▶ [Task brief] Please return each line of the items below that contains the string "with".

▶ [Rows]
• • • • • • •
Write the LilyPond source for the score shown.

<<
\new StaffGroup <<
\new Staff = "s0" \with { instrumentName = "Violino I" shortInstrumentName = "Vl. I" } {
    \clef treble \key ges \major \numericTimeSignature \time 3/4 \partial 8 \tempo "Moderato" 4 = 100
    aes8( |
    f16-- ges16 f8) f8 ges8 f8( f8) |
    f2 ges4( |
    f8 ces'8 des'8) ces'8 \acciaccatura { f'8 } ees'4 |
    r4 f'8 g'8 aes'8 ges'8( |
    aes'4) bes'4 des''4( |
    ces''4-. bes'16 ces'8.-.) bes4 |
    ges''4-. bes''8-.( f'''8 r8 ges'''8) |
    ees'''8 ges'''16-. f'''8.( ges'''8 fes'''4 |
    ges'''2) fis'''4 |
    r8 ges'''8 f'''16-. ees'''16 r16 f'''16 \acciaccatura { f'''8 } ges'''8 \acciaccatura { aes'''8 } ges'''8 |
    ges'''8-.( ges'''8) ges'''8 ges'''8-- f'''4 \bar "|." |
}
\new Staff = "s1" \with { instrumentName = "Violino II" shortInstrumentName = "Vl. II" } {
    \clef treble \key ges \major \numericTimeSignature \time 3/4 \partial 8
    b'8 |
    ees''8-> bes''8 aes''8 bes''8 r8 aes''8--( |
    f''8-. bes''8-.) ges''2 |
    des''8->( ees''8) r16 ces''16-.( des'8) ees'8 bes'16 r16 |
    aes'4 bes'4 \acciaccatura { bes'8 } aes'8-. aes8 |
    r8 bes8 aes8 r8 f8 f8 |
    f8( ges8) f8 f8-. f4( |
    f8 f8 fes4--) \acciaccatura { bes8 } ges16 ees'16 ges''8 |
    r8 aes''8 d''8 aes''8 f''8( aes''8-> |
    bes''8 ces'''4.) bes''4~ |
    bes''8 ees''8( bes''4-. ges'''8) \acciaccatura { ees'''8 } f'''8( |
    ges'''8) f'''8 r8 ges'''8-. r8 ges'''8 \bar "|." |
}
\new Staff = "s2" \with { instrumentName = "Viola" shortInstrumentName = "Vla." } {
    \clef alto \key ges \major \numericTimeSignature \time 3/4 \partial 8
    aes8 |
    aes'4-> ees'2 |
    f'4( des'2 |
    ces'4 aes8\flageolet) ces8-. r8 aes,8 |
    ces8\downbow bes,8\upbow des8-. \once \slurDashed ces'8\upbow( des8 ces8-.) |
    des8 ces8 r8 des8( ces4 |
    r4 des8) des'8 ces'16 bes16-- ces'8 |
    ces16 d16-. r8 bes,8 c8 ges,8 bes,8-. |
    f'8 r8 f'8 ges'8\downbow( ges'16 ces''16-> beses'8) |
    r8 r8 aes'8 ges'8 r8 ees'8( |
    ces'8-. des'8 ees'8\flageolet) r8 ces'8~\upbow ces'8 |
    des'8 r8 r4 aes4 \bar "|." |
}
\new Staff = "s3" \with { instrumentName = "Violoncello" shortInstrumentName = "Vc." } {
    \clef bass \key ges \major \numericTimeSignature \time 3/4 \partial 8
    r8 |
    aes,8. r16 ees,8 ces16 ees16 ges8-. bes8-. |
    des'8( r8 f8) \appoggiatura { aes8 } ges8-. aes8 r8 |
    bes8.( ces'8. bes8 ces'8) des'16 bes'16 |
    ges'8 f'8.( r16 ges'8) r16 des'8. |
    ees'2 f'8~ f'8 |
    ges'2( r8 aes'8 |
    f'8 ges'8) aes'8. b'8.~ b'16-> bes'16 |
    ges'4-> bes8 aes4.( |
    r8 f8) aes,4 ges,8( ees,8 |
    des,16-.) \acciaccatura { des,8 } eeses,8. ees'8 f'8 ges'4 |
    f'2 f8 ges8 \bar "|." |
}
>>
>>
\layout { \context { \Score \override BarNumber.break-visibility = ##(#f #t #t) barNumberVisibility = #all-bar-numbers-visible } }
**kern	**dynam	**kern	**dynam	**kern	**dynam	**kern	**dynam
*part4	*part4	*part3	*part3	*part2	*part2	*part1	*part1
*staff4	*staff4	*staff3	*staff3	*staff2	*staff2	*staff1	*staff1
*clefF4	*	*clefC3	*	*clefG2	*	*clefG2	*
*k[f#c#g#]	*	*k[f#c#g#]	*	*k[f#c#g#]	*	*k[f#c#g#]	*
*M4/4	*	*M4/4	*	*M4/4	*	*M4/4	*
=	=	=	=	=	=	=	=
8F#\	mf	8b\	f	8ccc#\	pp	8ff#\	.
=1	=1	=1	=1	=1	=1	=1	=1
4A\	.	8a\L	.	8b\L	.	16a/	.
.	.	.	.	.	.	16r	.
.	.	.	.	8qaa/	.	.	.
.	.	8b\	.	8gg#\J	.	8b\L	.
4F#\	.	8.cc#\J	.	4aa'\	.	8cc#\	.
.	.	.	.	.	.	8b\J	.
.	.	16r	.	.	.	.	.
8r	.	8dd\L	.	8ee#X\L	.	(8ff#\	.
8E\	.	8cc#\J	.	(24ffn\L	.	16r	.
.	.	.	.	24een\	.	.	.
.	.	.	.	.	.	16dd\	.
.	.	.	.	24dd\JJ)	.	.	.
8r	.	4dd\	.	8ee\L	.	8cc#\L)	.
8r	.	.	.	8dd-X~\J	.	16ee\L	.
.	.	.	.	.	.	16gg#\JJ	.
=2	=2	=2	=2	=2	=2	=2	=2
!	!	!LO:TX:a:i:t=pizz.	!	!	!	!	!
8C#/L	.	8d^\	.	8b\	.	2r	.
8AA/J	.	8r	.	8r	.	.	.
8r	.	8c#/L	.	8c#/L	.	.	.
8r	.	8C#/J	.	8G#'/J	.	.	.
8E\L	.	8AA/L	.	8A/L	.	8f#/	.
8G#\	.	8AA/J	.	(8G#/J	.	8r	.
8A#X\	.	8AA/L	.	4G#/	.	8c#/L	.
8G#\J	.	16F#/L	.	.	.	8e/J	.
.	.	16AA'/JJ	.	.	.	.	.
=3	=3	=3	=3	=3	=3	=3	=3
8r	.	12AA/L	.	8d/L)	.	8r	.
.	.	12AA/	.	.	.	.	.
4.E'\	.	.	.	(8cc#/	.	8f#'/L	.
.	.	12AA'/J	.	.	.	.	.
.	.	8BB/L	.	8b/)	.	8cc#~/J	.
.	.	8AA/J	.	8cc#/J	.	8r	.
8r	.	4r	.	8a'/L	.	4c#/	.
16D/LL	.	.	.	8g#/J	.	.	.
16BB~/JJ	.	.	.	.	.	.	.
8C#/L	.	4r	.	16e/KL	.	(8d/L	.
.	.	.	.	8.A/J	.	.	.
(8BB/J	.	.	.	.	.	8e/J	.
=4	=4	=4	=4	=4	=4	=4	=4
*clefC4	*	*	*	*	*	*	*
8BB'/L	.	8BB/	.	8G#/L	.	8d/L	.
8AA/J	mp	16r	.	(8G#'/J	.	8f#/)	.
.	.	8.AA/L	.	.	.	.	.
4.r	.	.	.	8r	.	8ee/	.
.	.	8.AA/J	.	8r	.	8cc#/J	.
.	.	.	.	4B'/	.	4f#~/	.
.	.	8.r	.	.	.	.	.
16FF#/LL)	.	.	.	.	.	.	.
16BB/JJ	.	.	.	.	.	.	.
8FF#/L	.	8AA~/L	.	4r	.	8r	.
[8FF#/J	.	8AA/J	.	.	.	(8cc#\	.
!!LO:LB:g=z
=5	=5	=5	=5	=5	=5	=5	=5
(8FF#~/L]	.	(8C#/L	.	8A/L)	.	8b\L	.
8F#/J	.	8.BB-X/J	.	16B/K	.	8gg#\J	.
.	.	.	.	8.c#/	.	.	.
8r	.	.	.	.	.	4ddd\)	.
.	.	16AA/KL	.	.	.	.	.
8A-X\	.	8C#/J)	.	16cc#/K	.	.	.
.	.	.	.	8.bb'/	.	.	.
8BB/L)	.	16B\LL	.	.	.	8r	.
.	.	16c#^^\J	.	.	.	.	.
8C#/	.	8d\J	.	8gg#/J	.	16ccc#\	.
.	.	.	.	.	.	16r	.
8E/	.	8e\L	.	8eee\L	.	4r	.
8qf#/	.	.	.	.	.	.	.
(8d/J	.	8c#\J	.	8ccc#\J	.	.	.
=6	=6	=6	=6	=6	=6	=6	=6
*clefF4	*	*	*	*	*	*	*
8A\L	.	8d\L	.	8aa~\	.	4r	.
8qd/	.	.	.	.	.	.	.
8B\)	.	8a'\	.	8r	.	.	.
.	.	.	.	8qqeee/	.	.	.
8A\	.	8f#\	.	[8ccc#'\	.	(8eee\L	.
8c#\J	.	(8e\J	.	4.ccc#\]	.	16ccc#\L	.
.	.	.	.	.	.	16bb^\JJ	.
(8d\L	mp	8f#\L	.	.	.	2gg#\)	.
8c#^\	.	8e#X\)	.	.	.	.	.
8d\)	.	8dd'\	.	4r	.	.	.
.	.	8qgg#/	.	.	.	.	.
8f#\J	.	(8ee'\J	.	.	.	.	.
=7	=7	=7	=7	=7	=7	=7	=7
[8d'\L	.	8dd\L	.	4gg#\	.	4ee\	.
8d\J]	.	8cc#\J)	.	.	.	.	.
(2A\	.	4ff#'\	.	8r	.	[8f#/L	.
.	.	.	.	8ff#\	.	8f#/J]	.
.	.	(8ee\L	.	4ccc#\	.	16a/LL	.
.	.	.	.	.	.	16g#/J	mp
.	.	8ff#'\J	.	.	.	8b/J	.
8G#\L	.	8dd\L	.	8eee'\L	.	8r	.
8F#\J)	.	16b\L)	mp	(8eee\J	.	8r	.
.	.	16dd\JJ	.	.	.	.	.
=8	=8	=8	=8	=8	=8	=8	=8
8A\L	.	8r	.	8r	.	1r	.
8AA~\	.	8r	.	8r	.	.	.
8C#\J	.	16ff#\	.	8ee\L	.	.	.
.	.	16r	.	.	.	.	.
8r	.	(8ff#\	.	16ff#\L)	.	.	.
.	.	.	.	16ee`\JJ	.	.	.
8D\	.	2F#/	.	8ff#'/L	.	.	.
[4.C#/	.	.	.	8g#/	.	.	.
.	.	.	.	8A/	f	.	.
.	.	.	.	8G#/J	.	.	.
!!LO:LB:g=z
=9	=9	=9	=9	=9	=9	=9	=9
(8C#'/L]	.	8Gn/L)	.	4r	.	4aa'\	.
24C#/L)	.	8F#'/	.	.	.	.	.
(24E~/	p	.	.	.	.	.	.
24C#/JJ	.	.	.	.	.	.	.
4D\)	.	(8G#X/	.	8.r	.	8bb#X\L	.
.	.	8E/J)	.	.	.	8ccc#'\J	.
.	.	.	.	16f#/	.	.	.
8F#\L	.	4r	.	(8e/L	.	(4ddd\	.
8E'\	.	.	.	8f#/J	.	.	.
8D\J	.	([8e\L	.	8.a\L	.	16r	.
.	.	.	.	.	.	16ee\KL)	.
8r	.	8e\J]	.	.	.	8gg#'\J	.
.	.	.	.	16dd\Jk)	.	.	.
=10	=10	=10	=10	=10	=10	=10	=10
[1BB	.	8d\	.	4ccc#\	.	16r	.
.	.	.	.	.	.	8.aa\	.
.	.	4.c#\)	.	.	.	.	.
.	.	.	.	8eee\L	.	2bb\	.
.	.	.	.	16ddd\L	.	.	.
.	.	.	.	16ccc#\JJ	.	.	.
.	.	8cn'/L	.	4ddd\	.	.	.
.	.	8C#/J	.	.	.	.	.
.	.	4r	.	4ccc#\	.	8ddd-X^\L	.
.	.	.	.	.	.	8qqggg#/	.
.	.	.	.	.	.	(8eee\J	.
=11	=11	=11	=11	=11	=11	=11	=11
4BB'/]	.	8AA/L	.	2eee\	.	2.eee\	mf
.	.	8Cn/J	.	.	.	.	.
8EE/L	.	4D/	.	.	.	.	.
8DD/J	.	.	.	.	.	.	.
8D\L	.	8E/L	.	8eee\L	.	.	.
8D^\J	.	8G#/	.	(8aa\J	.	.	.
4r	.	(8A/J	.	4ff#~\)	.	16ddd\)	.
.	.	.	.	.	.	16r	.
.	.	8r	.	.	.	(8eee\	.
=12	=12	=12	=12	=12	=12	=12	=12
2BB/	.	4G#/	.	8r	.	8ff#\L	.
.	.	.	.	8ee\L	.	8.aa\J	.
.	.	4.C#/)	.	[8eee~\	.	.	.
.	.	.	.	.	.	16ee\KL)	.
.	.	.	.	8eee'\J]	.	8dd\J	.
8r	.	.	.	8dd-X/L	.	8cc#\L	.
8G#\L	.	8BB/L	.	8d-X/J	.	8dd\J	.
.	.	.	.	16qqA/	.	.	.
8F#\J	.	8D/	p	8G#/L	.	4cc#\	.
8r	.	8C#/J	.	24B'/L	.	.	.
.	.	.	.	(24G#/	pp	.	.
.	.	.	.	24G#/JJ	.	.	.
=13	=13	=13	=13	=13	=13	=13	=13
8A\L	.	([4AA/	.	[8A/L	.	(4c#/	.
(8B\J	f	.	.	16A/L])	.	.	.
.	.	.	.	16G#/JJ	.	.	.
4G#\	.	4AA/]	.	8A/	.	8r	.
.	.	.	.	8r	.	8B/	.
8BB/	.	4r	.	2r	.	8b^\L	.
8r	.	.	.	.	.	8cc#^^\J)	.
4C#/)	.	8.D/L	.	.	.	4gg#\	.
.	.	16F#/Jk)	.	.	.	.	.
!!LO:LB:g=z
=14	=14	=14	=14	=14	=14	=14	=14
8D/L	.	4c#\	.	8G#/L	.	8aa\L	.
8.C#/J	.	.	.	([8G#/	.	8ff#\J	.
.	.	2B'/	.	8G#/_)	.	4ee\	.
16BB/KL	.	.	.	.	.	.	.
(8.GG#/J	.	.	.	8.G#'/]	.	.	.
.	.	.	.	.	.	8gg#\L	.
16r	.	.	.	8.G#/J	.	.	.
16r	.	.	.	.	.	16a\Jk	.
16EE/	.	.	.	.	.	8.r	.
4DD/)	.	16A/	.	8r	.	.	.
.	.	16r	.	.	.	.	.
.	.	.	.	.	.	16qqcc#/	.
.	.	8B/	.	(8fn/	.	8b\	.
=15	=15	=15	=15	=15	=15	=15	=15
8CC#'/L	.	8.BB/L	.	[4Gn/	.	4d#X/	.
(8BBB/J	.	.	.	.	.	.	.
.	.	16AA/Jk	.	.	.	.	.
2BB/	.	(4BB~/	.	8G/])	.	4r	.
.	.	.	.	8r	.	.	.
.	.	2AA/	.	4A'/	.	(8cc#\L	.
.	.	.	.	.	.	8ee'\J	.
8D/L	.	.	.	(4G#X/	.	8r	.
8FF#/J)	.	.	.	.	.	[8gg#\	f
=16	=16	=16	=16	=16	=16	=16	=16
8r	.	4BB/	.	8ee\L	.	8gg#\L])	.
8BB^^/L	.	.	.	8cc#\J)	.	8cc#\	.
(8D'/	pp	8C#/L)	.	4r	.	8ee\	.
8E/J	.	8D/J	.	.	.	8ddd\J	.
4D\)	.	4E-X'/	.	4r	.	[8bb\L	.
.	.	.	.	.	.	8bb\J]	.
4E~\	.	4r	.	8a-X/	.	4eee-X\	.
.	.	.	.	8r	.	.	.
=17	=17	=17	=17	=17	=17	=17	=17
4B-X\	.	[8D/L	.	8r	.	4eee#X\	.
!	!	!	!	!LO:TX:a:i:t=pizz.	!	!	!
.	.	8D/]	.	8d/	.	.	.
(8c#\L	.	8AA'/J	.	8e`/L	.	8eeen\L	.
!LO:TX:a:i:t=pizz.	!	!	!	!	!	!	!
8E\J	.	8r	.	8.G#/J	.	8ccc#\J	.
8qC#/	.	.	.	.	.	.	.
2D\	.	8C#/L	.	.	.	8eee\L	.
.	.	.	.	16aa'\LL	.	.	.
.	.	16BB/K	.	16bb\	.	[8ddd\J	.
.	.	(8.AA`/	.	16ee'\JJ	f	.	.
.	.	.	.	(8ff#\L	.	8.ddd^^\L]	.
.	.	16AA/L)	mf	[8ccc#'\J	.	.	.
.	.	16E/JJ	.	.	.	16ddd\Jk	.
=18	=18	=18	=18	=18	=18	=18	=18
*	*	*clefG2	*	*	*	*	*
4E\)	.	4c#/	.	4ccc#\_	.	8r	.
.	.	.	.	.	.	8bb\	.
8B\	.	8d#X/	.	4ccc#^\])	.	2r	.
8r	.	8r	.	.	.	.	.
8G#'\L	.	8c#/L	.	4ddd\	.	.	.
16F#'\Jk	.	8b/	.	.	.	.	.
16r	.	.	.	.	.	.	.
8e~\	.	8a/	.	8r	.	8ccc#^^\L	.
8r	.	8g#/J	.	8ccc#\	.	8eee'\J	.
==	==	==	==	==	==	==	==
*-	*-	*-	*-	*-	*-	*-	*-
• • • • • • •
▶ [Exercise output]
\new Staff = "s0" \with { instrumentName = "Violino I" shortInstrumentName = "Vl. I" } {
\new Staff = "s1" \with { instrumentName = "Violino II" shortInstrumentName = "Vl. II" } {
\new Staff = "s2" \with { instrumentName = "Viola" shortInstrumentName = "Vla." } {
\new Staff = "s3" \with { instrumentName = "Violoncello" shortInstrumentName = "Vc." } {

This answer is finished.